* WHAT YOU NEED TO DO: Only an exact copy of the records, from the line with "brown brush [307,213,411,239]" through the last line, is wanted.

* SOURCE DATA:

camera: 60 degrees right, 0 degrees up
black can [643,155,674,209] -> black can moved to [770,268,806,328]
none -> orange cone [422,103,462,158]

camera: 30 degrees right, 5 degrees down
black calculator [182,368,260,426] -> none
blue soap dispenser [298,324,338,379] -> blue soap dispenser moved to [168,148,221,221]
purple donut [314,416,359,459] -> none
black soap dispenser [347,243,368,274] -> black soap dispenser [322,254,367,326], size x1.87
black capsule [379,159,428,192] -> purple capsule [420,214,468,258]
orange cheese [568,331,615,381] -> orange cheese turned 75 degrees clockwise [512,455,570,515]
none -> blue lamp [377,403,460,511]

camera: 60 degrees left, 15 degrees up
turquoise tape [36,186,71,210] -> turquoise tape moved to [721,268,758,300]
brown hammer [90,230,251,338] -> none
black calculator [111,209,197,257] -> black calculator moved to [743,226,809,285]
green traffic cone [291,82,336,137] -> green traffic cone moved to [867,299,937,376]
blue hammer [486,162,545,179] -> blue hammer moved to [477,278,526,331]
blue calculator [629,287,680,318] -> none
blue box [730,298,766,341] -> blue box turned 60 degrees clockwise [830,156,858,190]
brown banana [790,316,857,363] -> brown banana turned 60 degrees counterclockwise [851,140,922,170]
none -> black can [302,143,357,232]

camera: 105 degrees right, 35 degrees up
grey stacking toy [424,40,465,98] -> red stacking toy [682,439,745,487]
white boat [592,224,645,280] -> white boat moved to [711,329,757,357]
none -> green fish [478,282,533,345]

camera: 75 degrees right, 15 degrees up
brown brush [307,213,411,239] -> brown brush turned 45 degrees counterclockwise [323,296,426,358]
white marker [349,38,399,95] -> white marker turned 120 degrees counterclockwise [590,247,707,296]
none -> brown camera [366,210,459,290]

* YOUR SOLUTION:
brown brush [307,213,411,239] -> brown brush turned 45 degrees counterclockwise [323,296,426,358]
white marker [349,38,399,95] -> white marker turned 120 degrees counterclockwise [590,247,707,296]
none -> brown camera [366,210,459,290]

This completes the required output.